The task:
Your answer must be an exact copy of the records, minus any pictures.

[Opening Task inputs section]

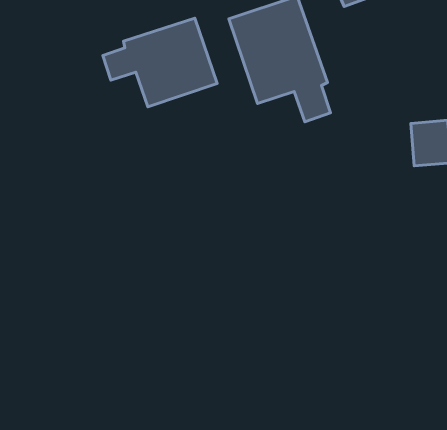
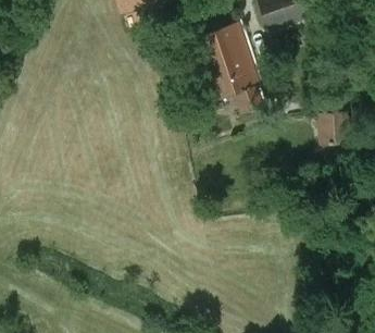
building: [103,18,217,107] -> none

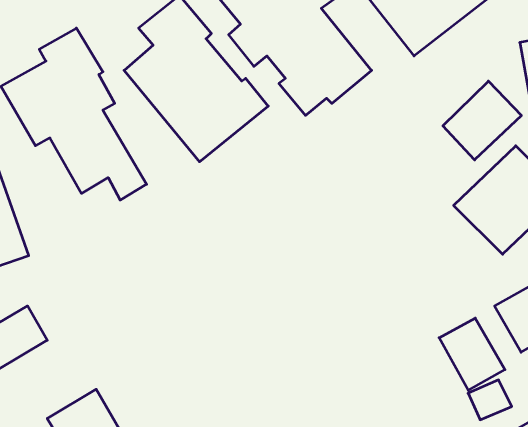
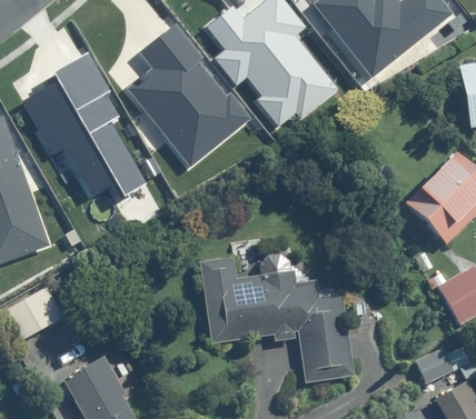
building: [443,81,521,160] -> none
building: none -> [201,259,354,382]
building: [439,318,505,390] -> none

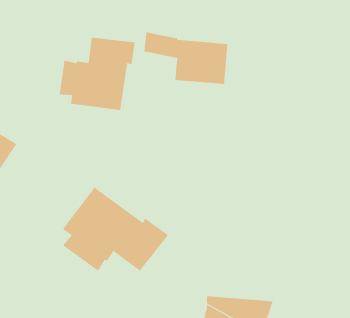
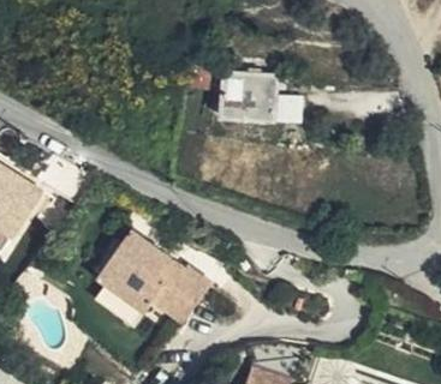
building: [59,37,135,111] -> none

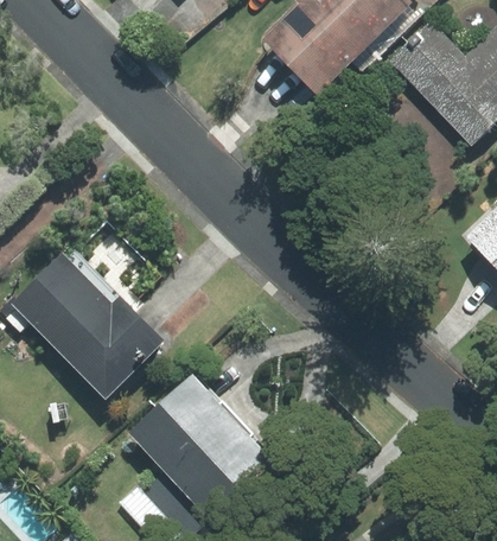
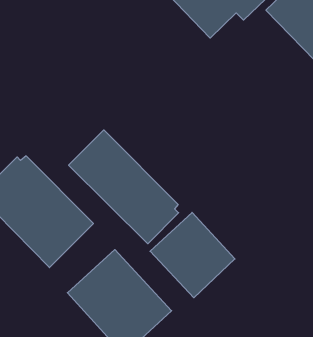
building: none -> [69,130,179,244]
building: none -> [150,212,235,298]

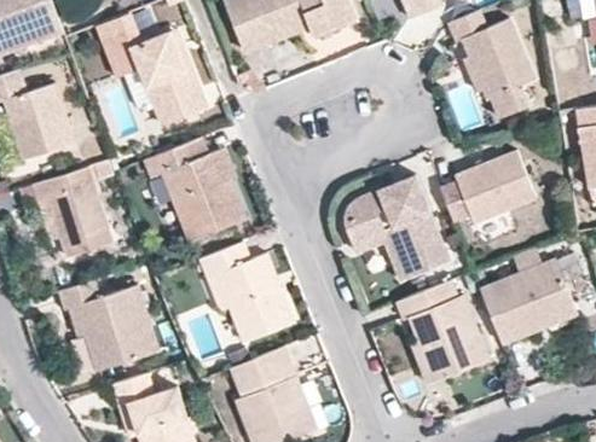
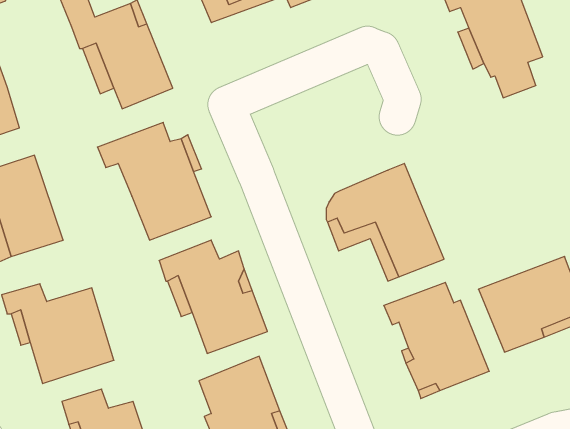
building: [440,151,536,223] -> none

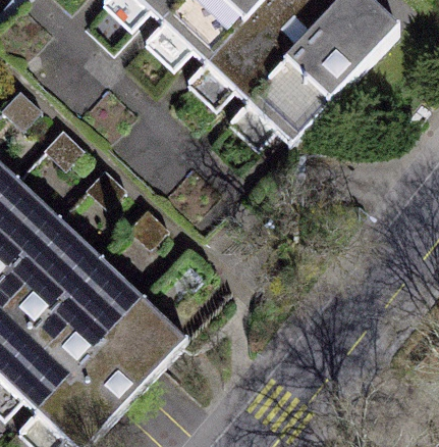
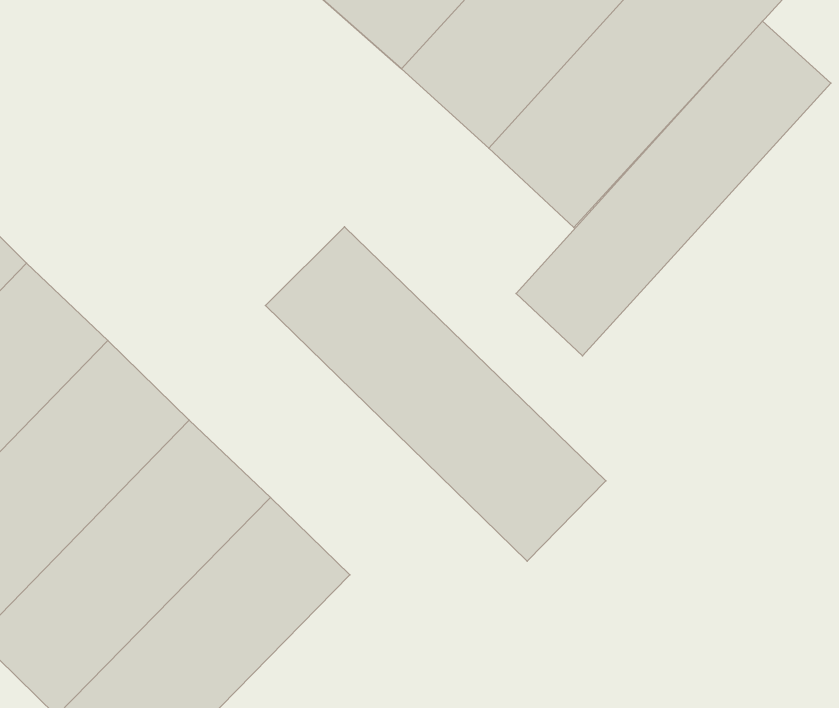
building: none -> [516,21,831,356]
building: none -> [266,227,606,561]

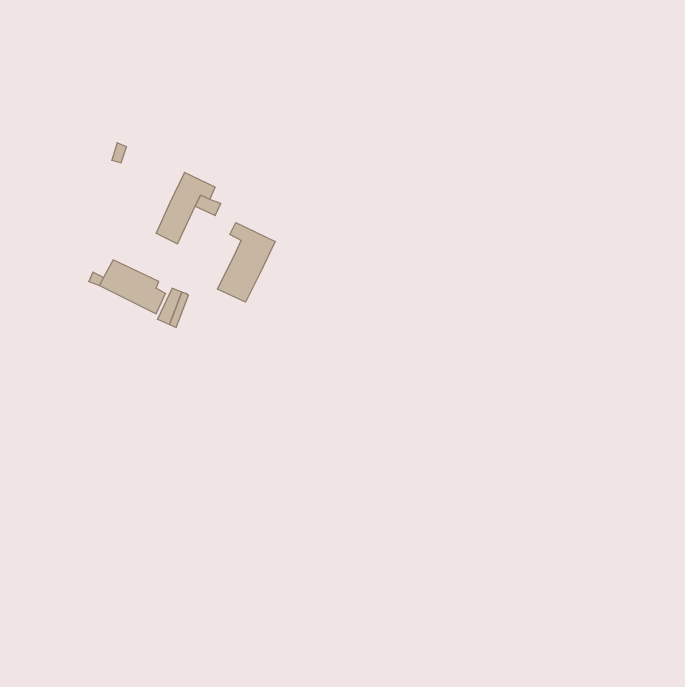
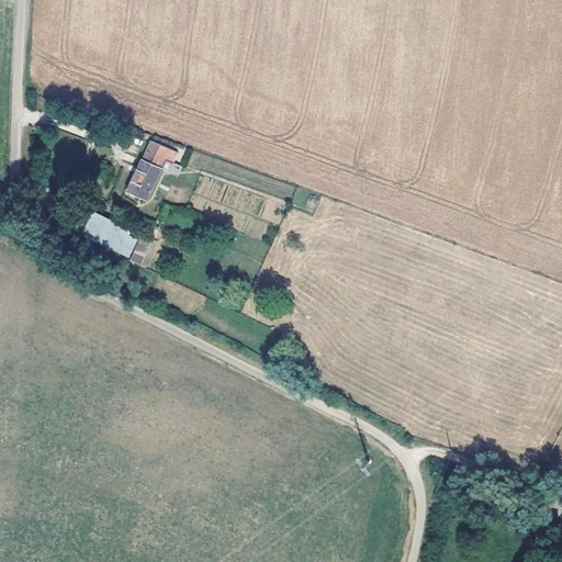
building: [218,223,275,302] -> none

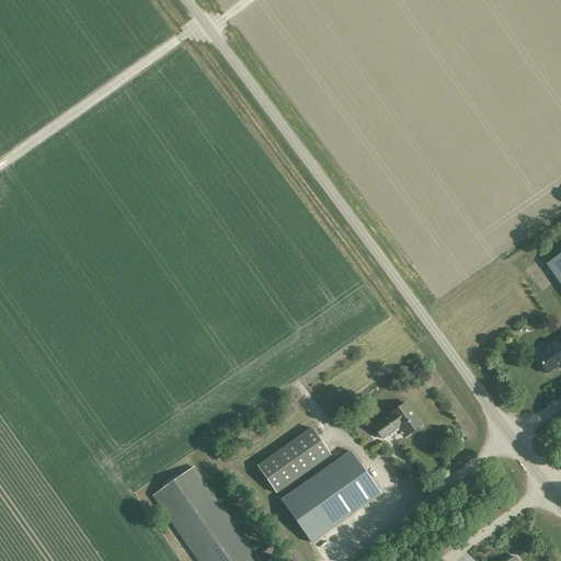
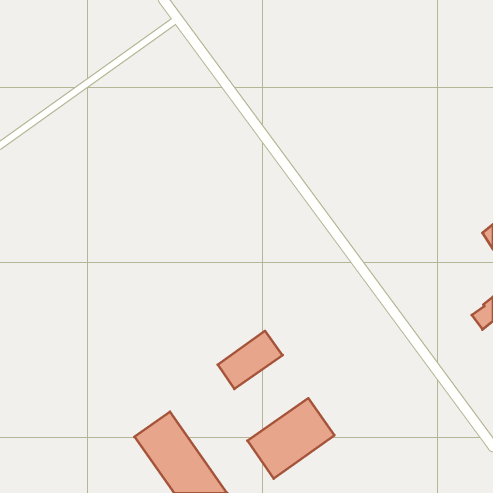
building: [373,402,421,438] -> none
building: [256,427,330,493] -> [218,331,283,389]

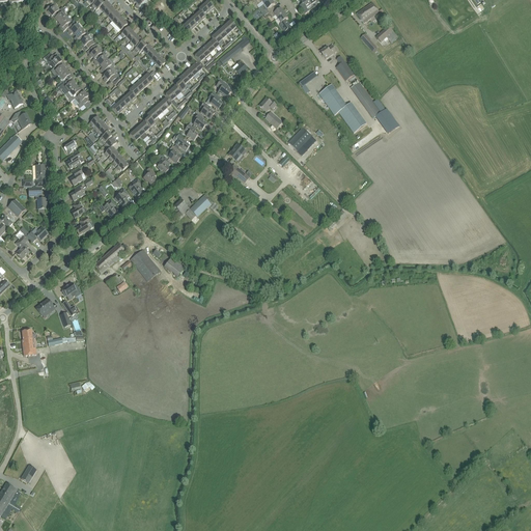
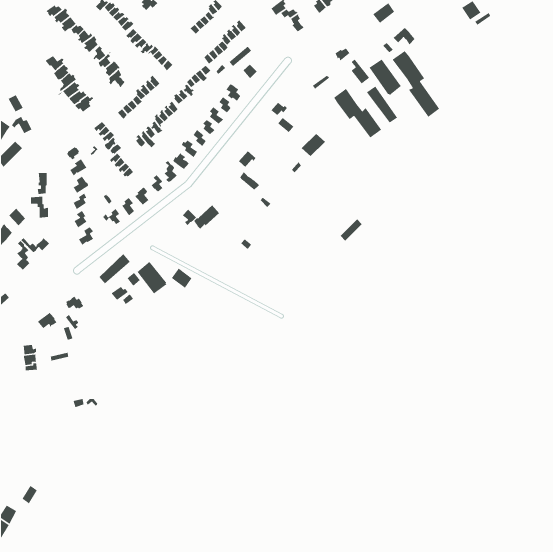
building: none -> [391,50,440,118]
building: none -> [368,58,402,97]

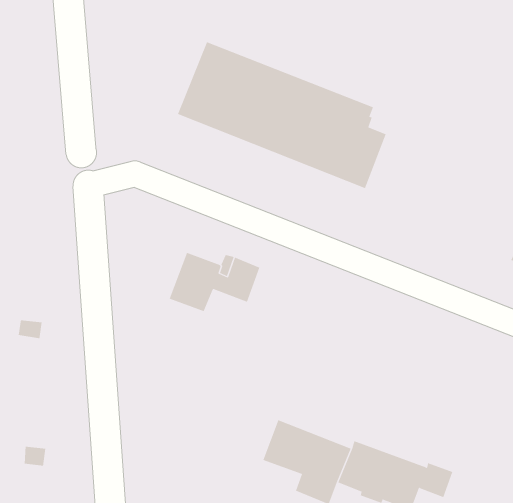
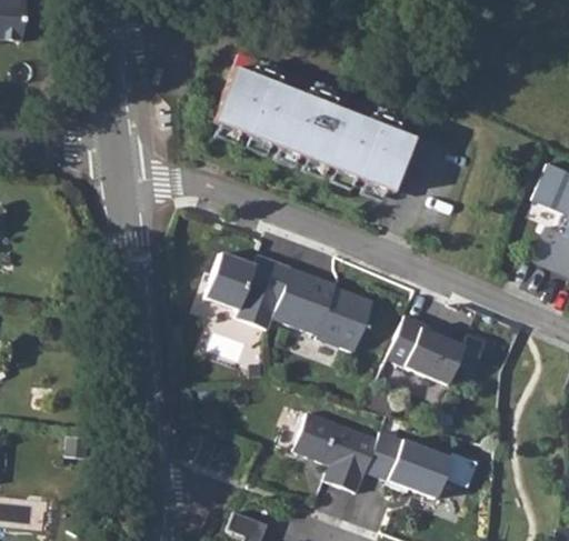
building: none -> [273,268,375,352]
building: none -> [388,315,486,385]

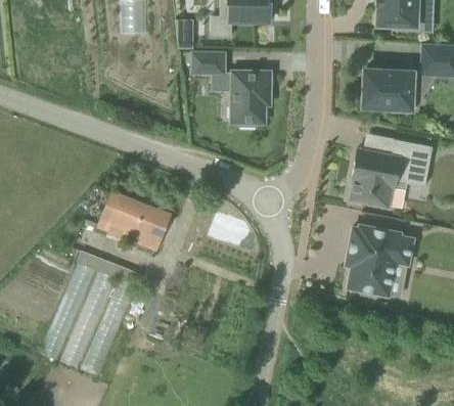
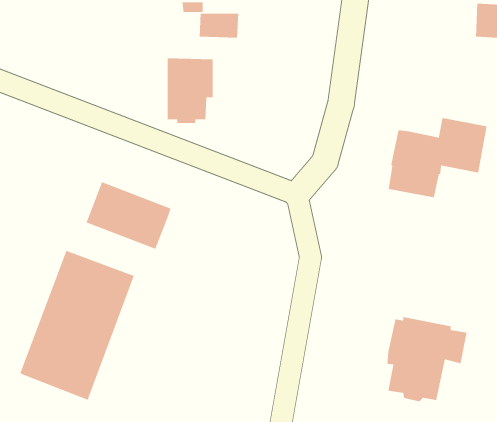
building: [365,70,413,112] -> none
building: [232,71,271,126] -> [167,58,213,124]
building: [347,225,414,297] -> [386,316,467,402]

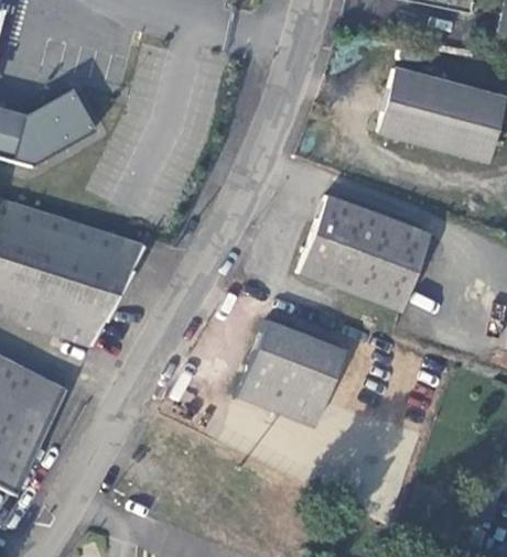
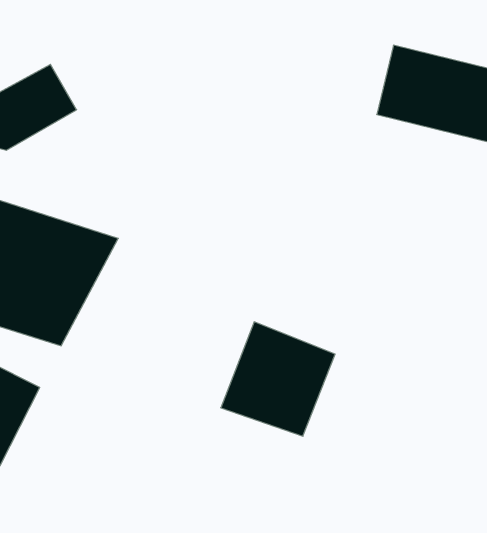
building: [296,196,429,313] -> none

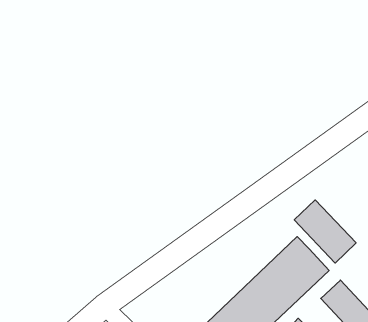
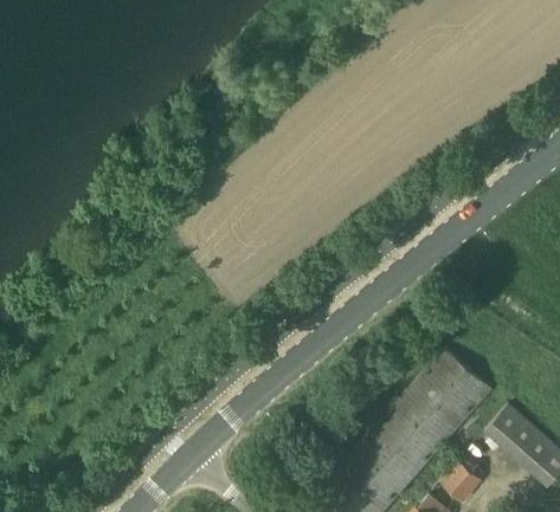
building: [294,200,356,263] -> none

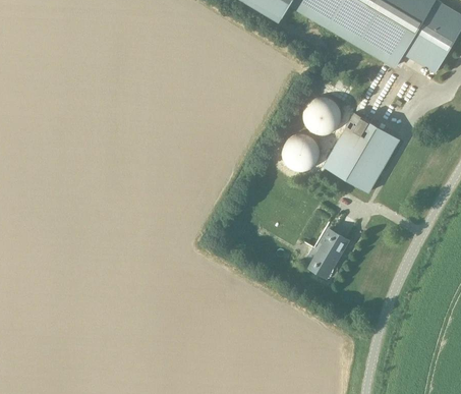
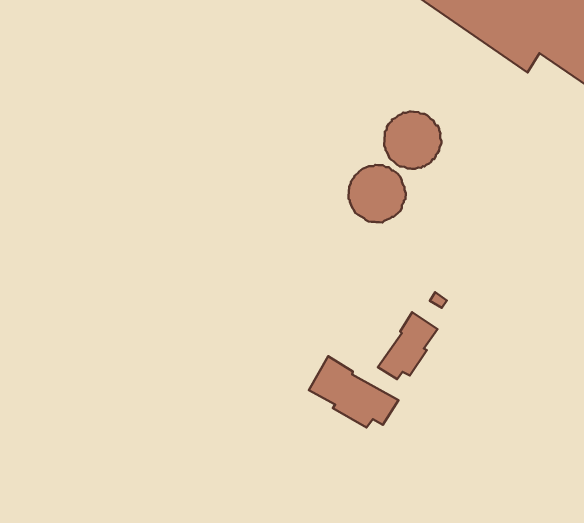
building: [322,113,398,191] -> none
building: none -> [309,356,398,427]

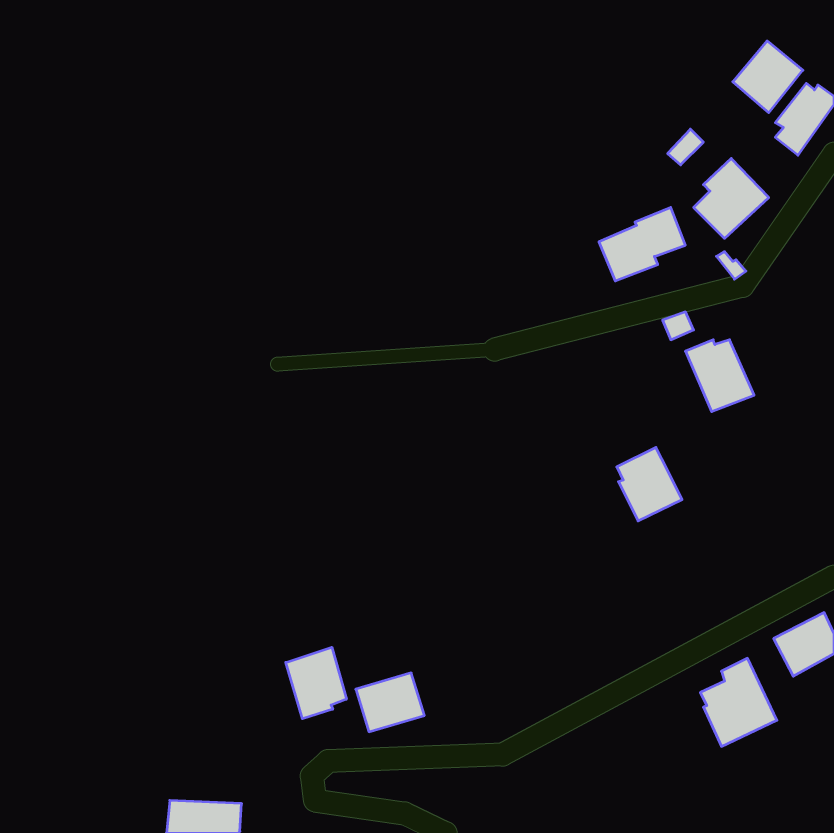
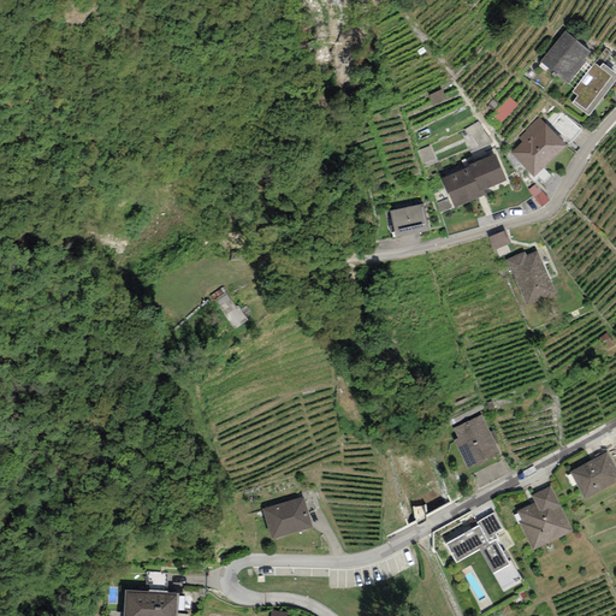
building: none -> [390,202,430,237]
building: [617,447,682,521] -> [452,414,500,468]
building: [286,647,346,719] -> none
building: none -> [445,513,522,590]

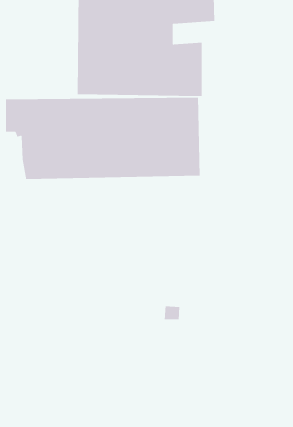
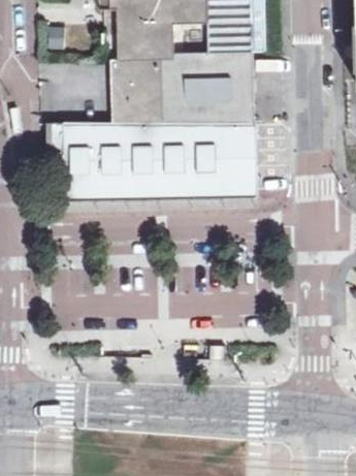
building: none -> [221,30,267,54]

[Closing Task inputs section]

Response:
building: [103,18,217,107] -> none

building: [443,81,521,160] -> none
building: none -> [201,259,354,382]
building: [439,318,505,390] -> none

building: [59,37,135,111] -> none

building: none -> [69,130,179,244]
building: none -> [150,212,235,298]

building: [440,151,536,223] -> none

building: none -> [516,21,831,356]
building: none -> [266,227,606,561]

building: [218,223,275,302] -> none

building: [373,402,421,438] -> none
building: [256,427,330,493] -> [218,331,283,389]

building: none -> [391,50,440,118]
building: none -> [368,58,402,97]

building: none -> [273,268,375,352]
building: none -> [388,315,486,385]

building: [365,70,413,112] -> none
building: [232,71,271,126] -> [167,58,213,124]
building: [347,225,414,297] -> [386,316,467,402]

building: [296,196,429,313] -> none

building: [294,200,356,263] -> none

building: [322,113,398,191] -> none
building: none -> [309,356,398,427]

building: none -> [390,202,430,237]
building: [617,447,682,521] -> [452,414,500,468]
building: [286,647,346,719] -> none
building: none -> [445,513,522,590]

building: none -> [221,30,267,54]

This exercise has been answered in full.